SOURCE MATERIAL START

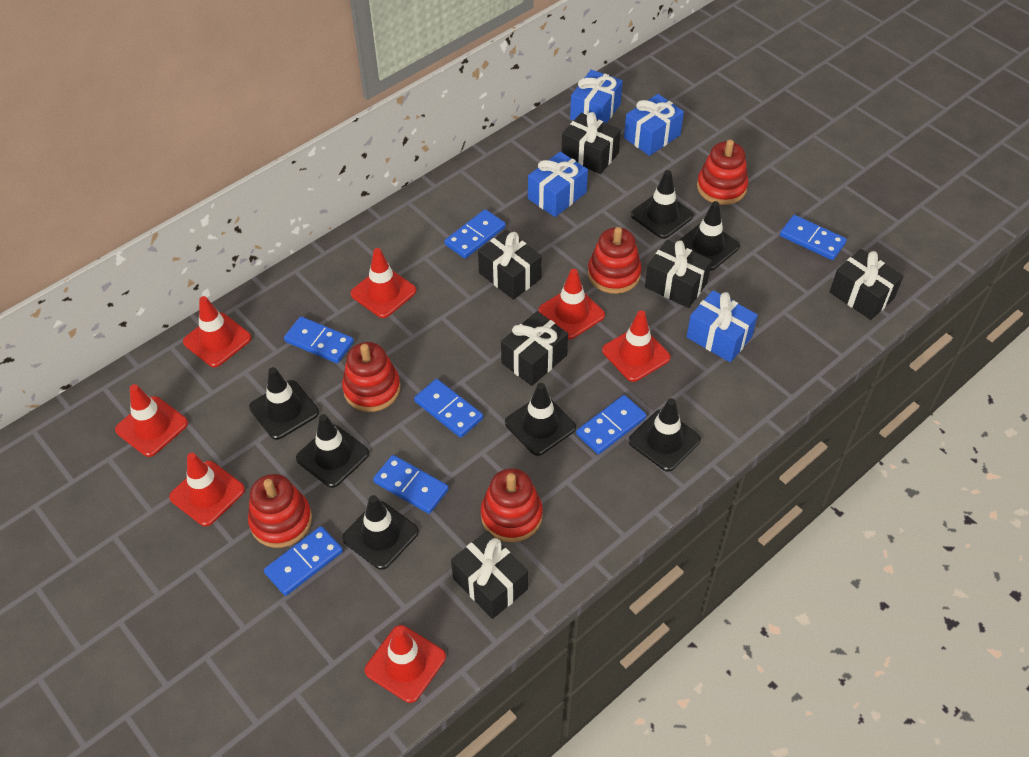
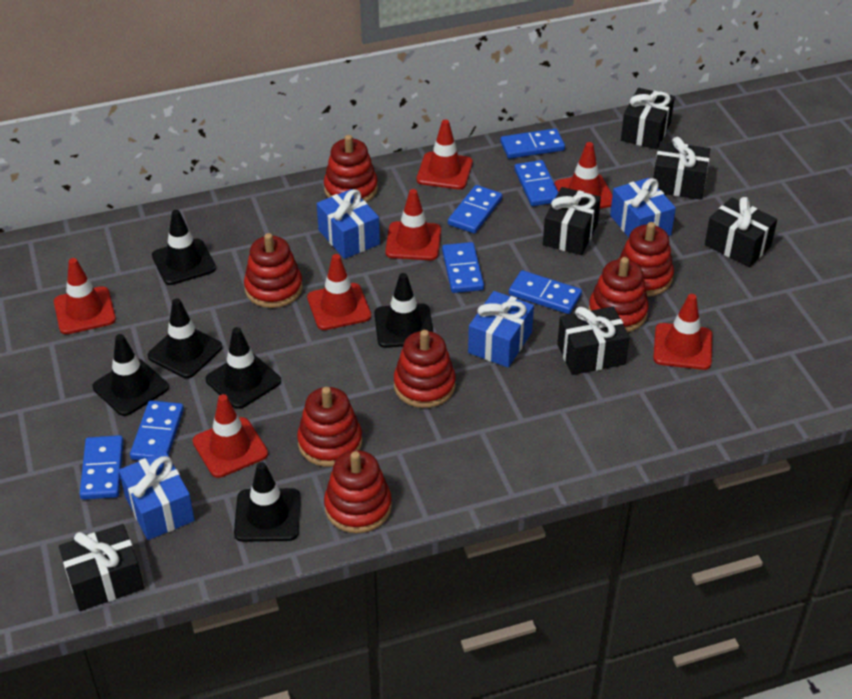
black traffic cone: 7 -> 6
red stacking toy: 5 -> 7

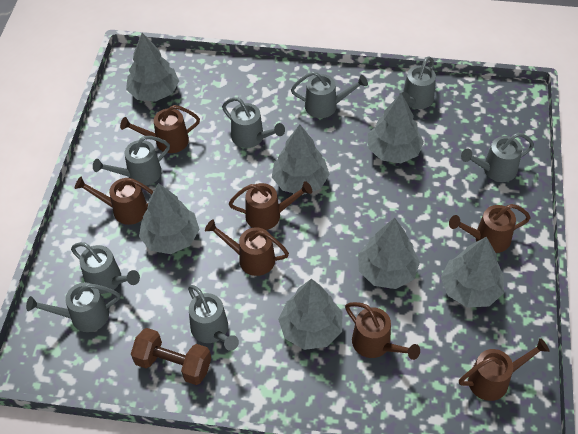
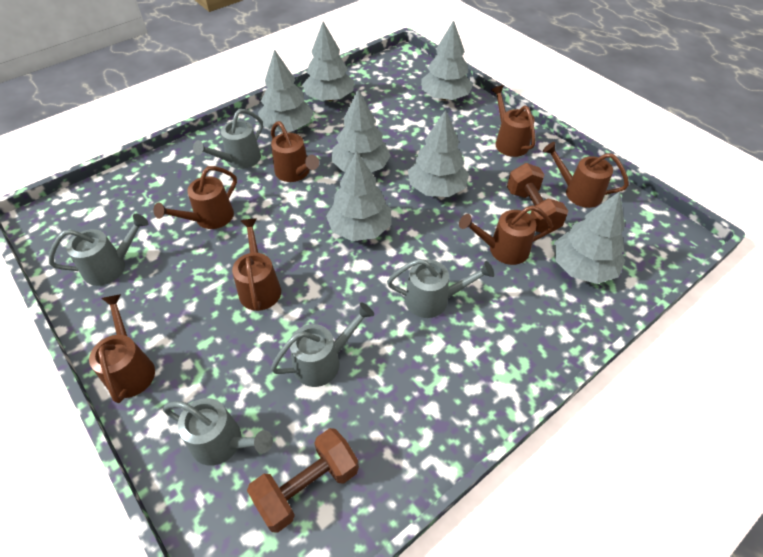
brown dumbbell: 1 -> 2
grey watering can: 8 -> 5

SOURCE MATERIAL END

## EXERCISE DETAILS
Please give the data again in full, exactly as written, but without any images.

## REPLY
black traffic cone: 7 -> 6
red stacking toy: 5 -> 7

brown dumbbell: 1 -> 2
grey watering can: 8 -> 5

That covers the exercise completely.